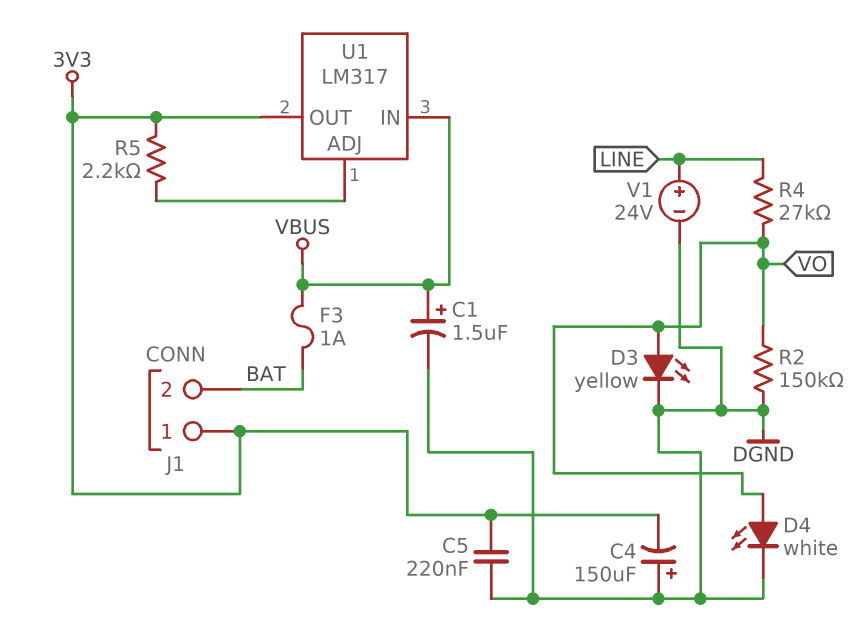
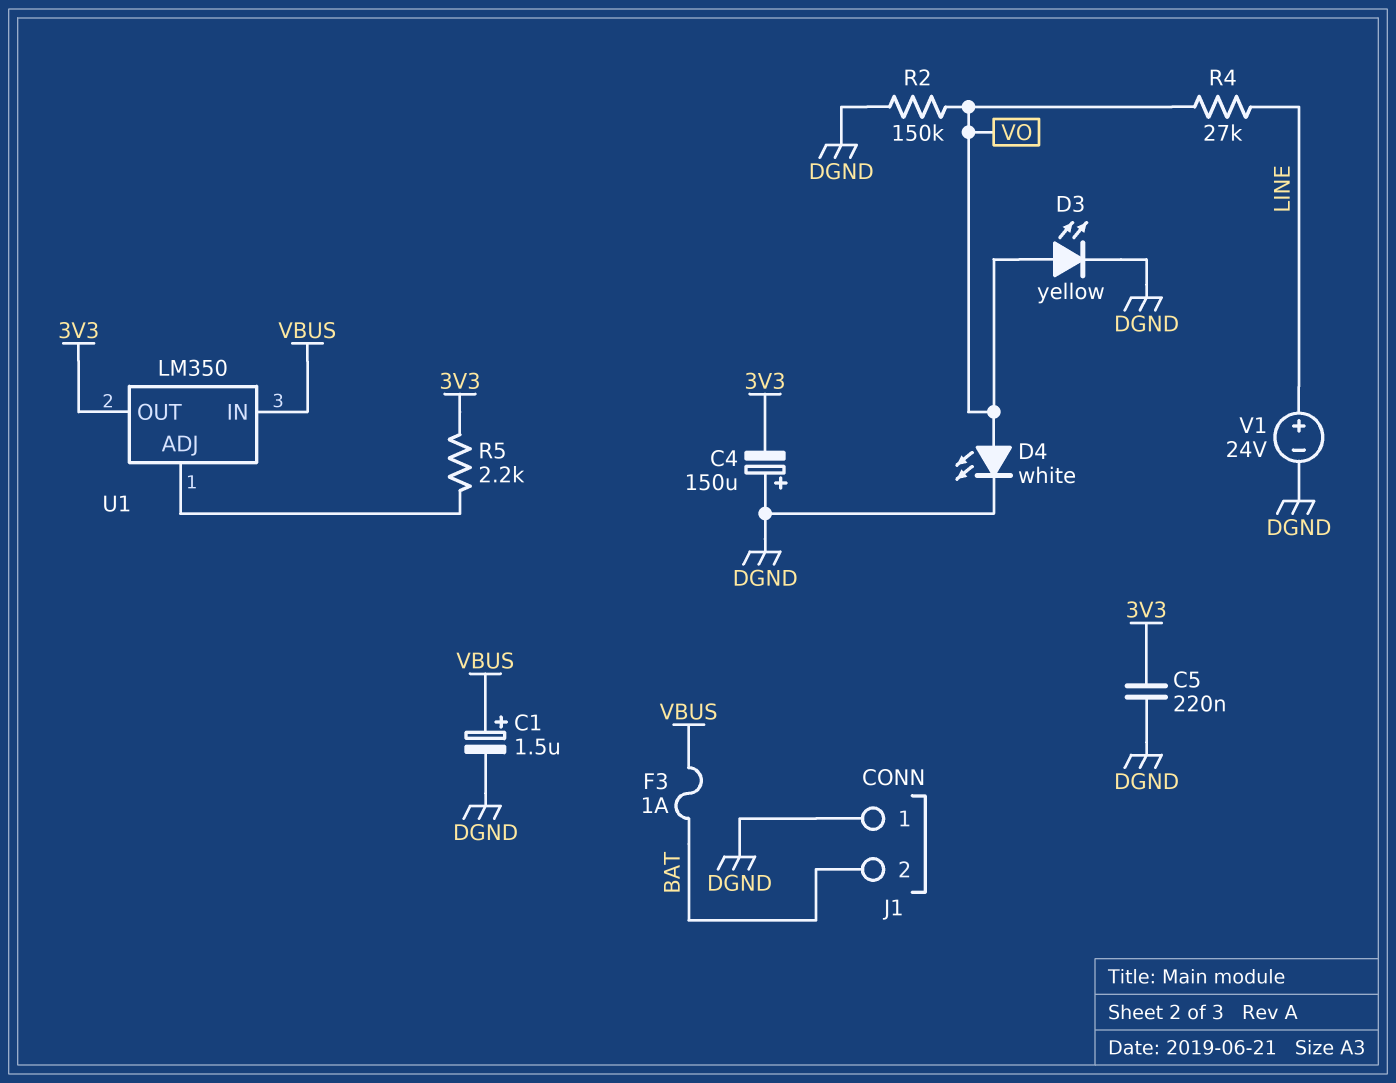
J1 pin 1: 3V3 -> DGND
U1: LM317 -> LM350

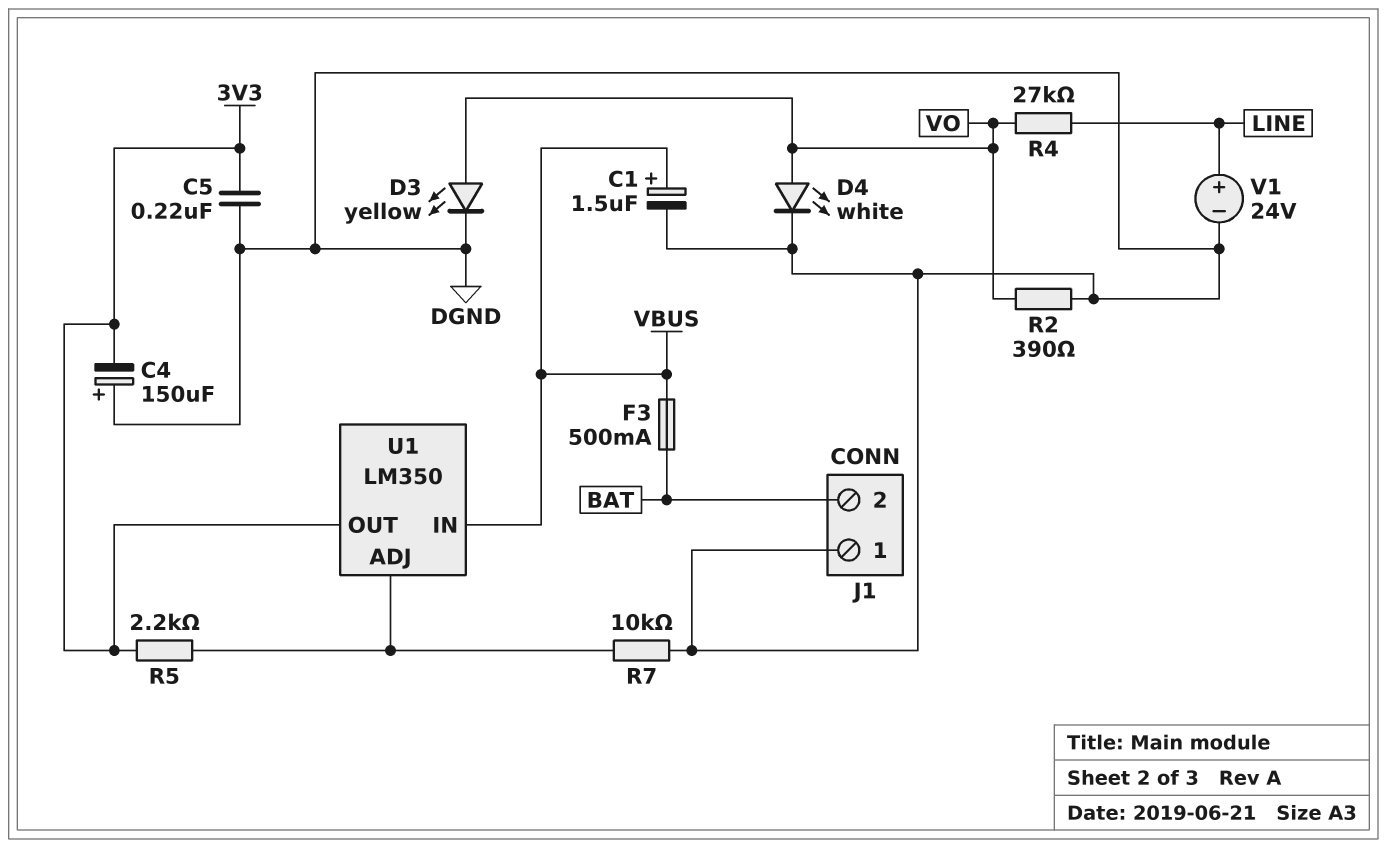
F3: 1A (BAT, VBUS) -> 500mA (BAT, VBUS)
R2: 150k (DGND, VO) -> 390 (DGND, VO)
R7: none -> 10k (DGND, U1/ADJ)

◆ ◆ ◆ ◆ ◆

**What you need to do**
Restate the entries above word for word, keeping pictures out of the copy.

**Answer section**
J1 pin 1: 3V3 -> DGND
U1: LM317 -> LM350

F3: 1A (BAT, VBUS) -> 500mA (BAT, VBUS)
R2: 150k (DGND, VO) -> 390 (DGND, VO)
R7: none -> 10k (DGND, U1/ADJ)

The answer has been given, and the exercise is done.